• Extracted data
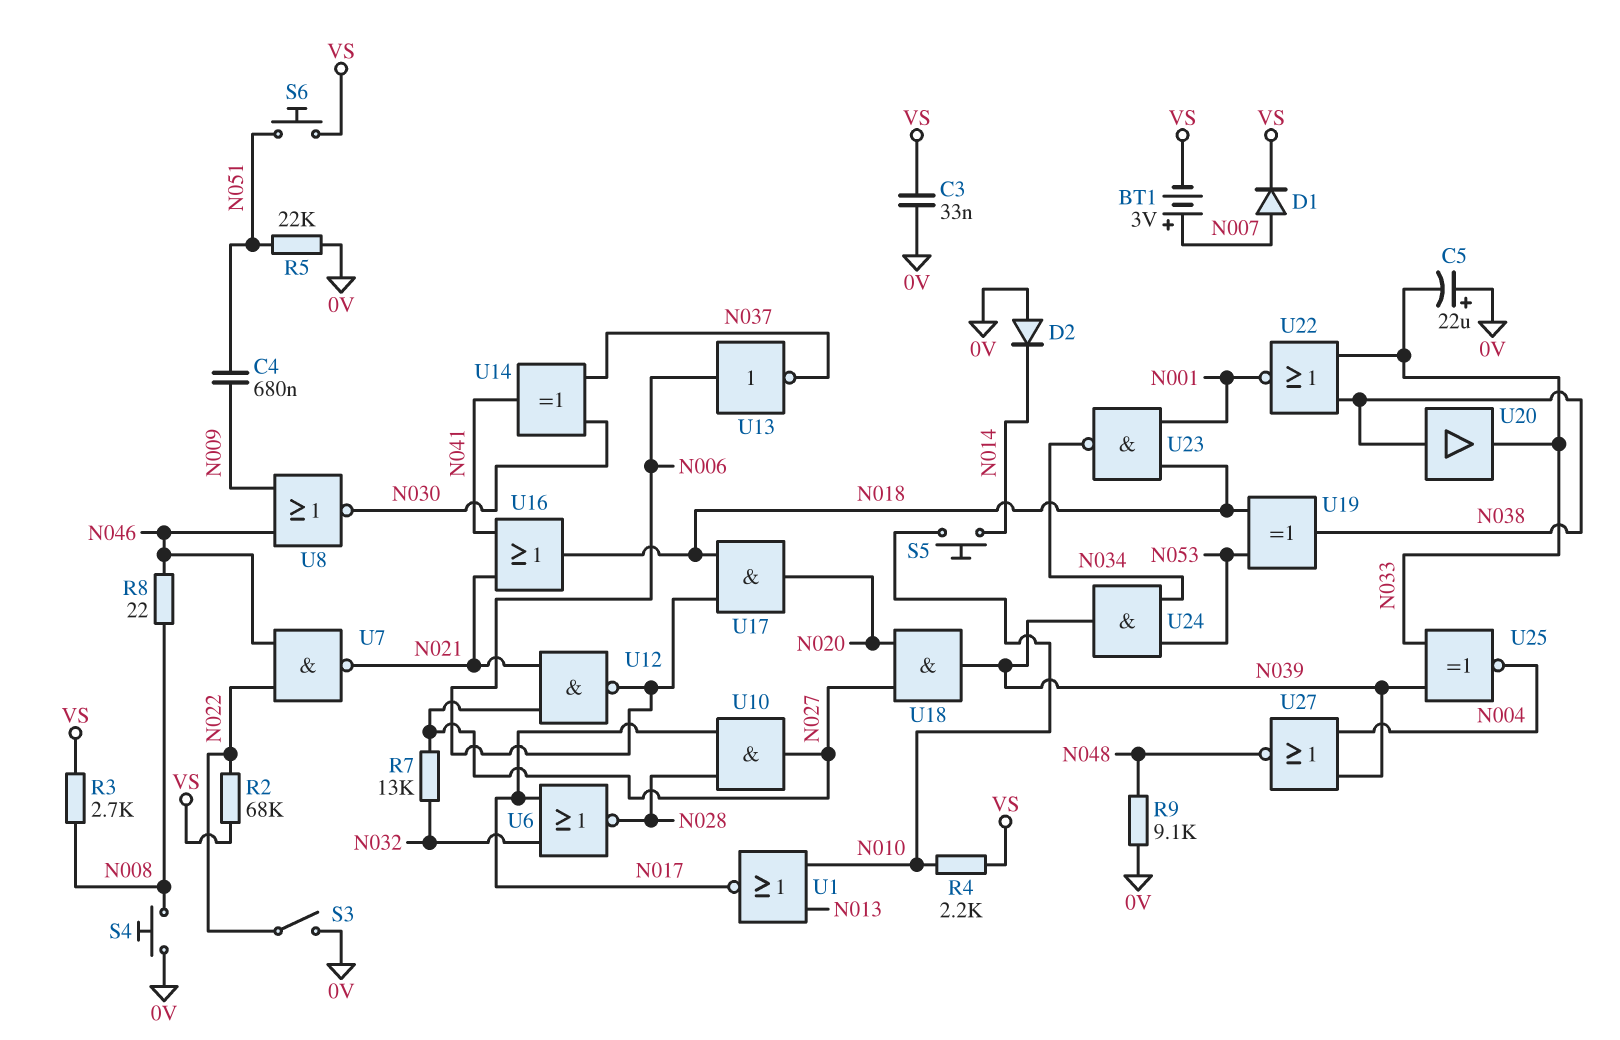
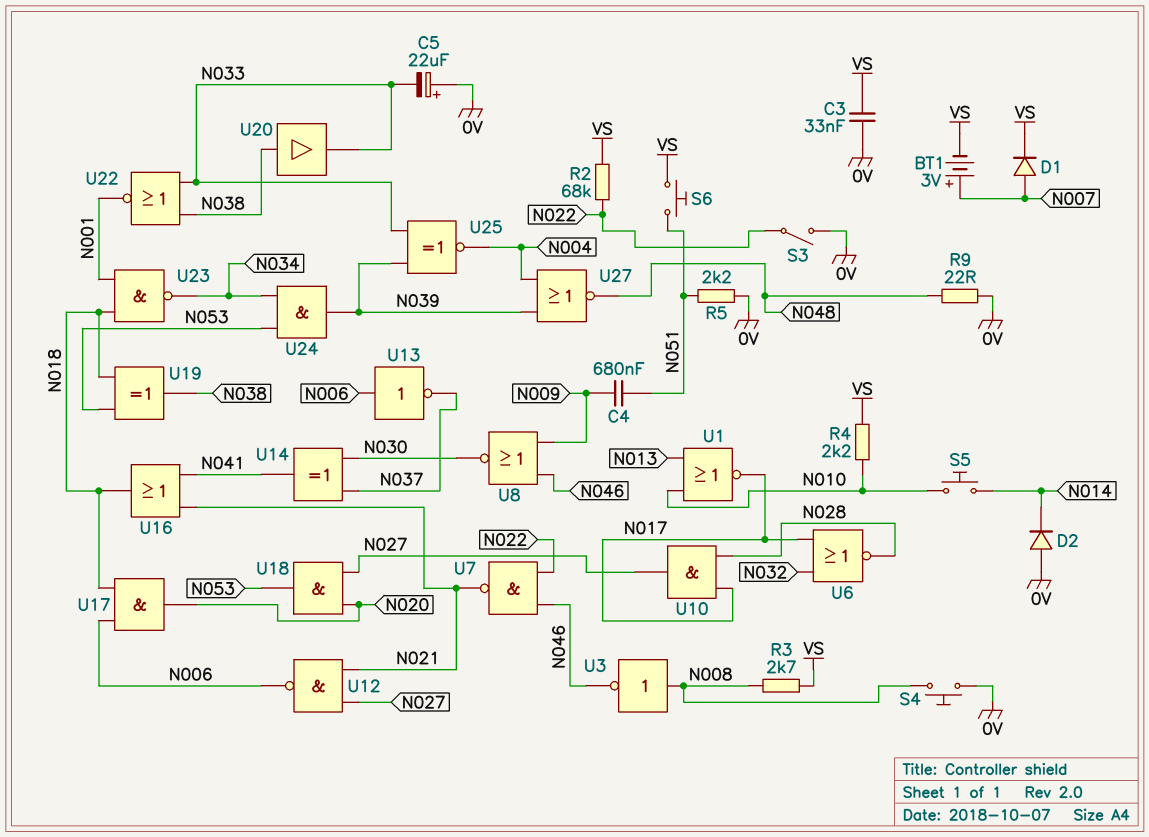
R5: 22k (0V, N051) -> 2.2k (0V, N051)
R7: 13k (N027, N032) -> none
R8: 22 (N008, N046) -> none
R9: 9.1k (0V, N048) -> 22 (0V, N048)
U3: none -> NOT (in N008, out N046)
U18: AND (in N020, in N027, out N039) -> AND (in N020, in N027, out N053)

==

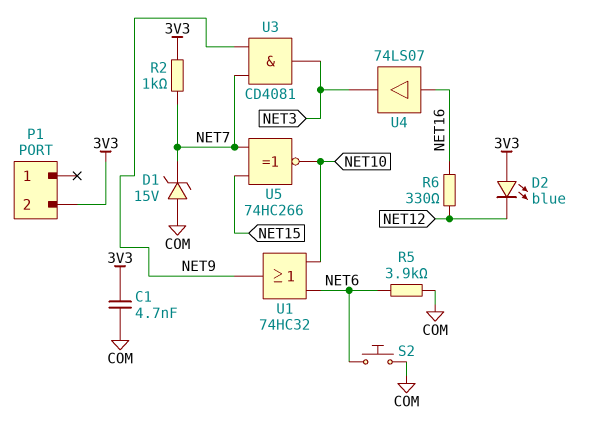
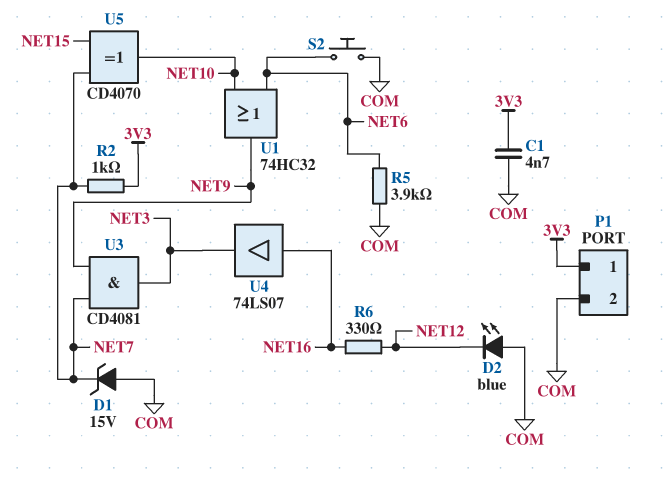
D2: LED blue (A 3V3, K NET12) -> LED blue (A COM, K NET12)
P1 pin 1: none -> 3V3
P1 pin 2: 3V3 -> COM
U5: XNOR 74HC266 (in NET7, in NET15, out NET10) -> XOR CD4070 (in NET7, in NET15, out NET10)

==

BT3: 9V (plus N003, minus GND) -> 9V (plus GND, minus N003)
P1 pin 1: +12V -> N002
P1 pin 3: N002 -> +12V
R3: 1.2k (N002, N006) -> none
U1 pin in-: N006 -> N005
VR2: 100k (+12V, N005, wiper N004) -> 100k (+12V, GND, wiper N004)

• Work instructions
Check every line of the data above for the string "none", and copy those that have it.

• Result of this exercise
R7: 13k (N027, N032) -> none
R8: 22 (N008, N046) -> none
U3: none -> NOT (in N008, out N046)
P1 pin 1: none -> 3V3
R3: 1.2k (N002, N006) -> none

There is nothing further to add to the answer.